[[ PROVIDED RECORDS, beginning ]]
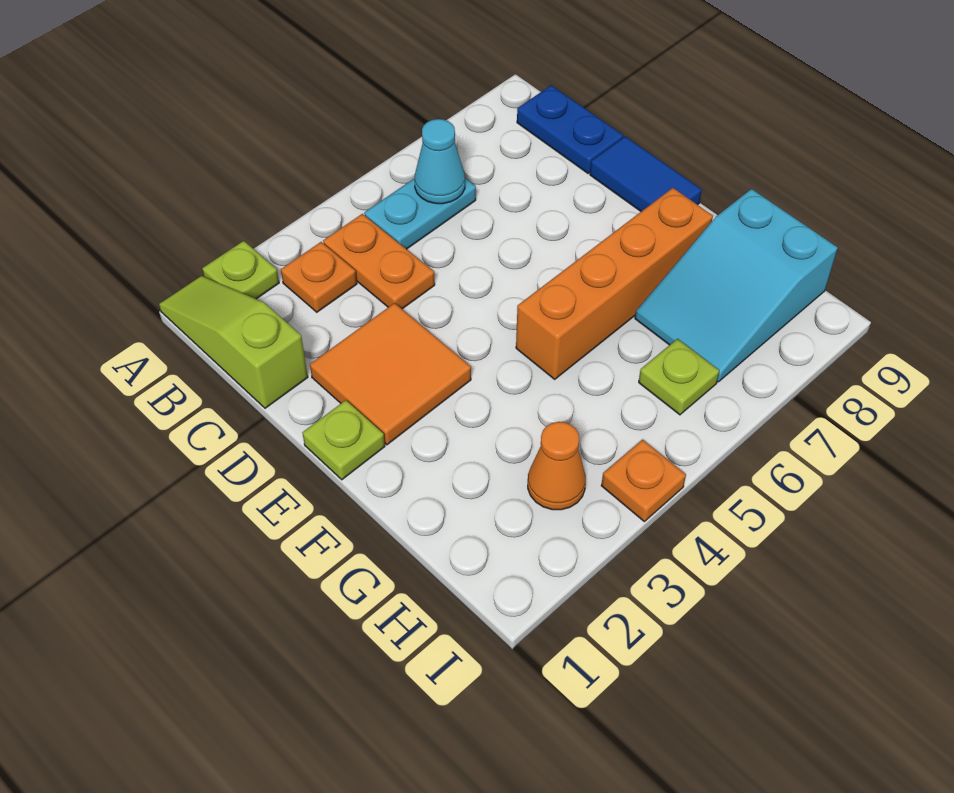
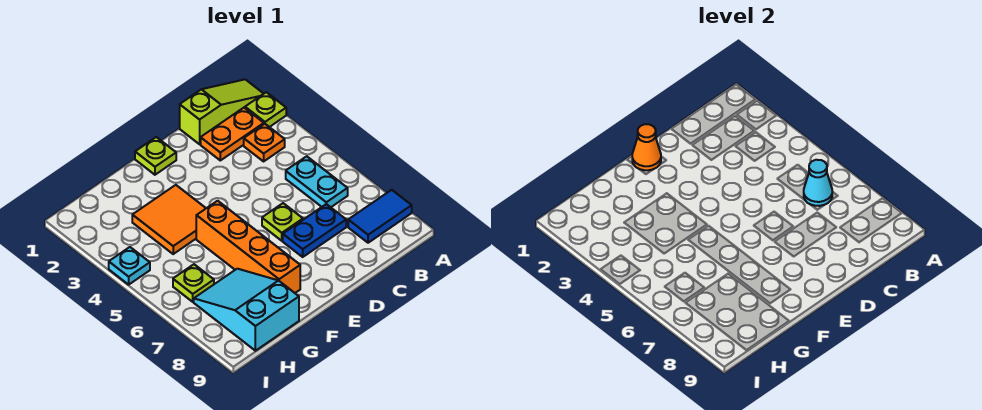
orange plate B4:C4 level 1 -> orange plate B2:C2 level 1
blue plate B9:C9 level 1 -> blue plate C7:D7 level 1
orange tile D2:E3 level 1 -> orange tile F3:G4 level 1
none -> lime plate D6 level 1
blue tile D9:E9 level 1 -> blue tile A8:B8 level 1
orange cone H3 level 1 -> orange cone E1 level 2
orange plate I4 level 1 -> cyan plate I4 level 1

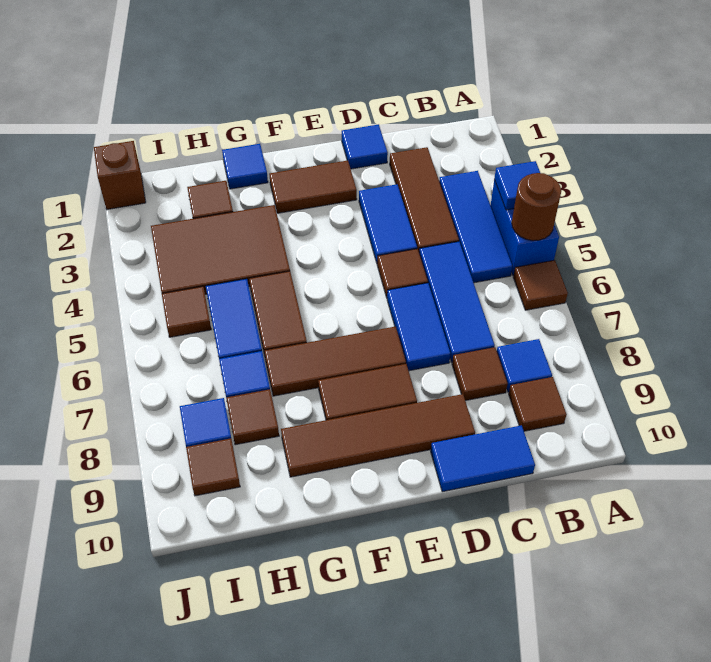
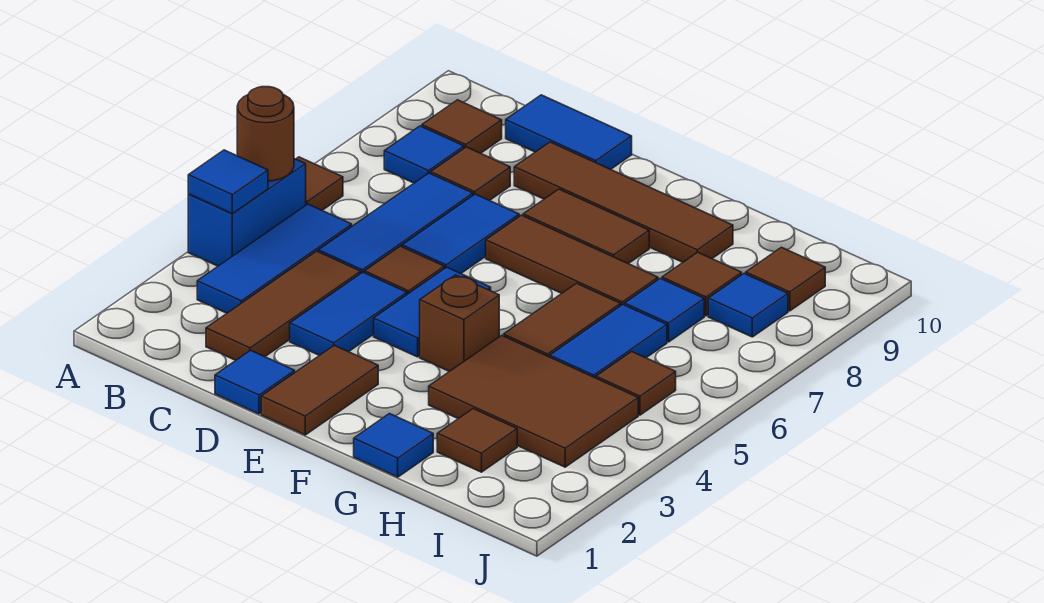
brown tile E2:F2 level 1 -> brown tile E1:E2 level 1
none -> blue tile E4:E5 level 1
brown brick J1 level 1 -> brown brick F4 level 1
[[ PROVIDED RECORDS, end ]]
Repeat exactly the lines from the first line of the records above through the line containing "none -> blue tile E4:E5 level 1", leaving out the pictures.

orange plate B4:C4 level 1 -> orange plate B2:C2 level 1
blue plate B9:C9 level 1 -> blue plate C7:D7 level 1
orange tile D2:E3 level 1 -> orange tile F3:G4 level 1
none -> lime plate D6 level 1
blue tile D9:E9 level 1 -> blue tile A8:B8 level 1
orange cone H3 level 1 -> orange cone E1 level 2
orange plate I4 level 1 -> cyan plate I4 level 1

brown tile E2:F2 level 1 -> brown tile E1:E2 level 1
none -> blue tile E4:E5 level 1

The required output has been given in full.